Records excerpted from a collection
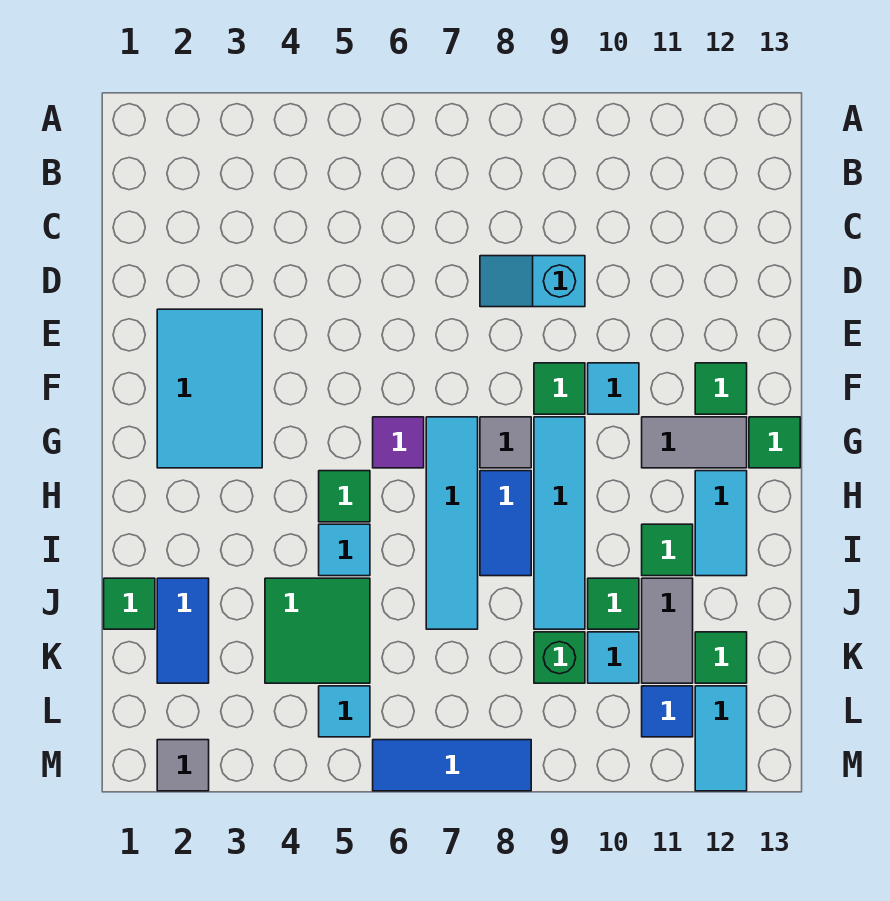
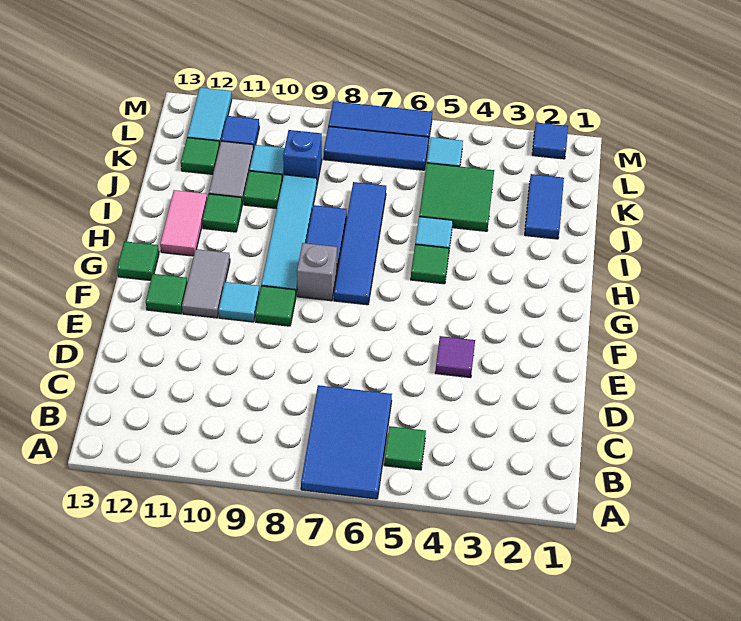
none -> blue 2x3 tile [301,385,392,499]
cyan 1x2 slope [480,256,585,307] -> none
cyan 2x3 tile [157,309,262,468] -> none
purple 1x1 tile [373,417,424,468] -> purple 1x1 tile moved to [435,336,475,378]
cyan 1x4 tile [426,417,478,629] -> blue 1x4 tile [334,182,386,305]
grey 1x1 tile [480,417,531,468] -> grey 1x1 brick [297,243,337,301]
grey 1x2 tile [642,417,747,468] -> grey 1x2 tile turned to [182,249,230,318]
cyan 1x2 tile [695,471,747,576] -> pink 1x2 tile [160,190,207,256]
green 1x1 tile [104,578,155,629] -> green 1x1 tile moved to [384,426,426,470]
green 1x1 brick [534,632,585,683] -> blue 1x1 brick [283,130,322,184]
none -> blue 1x3 tile [324,126,429,170]
grey 1x1 tile [157,740,209,791] -> blue 1x1 tile [532,123,568,159]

Assignment
Repeat exactly the lines from the one containing "cyan 2x3 tile [157,309,262,468] -> none" through the last line of the records above, both included, and nothing else.

Response for this exercise
cyan 2x3 tile [157,309,262,468] -> none
purple 1x1 tile [373,417,424,468] -> purple 1x1 tile moved to [435,336,475,378]
cyan 1x4 tile [426,417,478,629] -> blue 1x4 tile [334,182,386,305]
grey 1x1 tile [480,417,531,468] -> grey 1x1 brick [297,243,337,301]
grey 1x2 tile [642,417,747,468] -> grey 1x2 tile turned to [182,249,230,318]
cyan 1x2 tile [695,471,747,576] -> pink 1x2 tile [160,190,207,256]
green 1x1 tile [104,578,155,629] -> green 1x1 tile moved to [384,426,426,470]
green 1x1 brick [534,632,585,683] -> blue 1x1 brick [283,130,322,184]
none -> blue 1x3 tile [324,126,429,170]
grey 1x1 tile [157,740,209,791] -> blue 1x1 tile [532,123,568,159]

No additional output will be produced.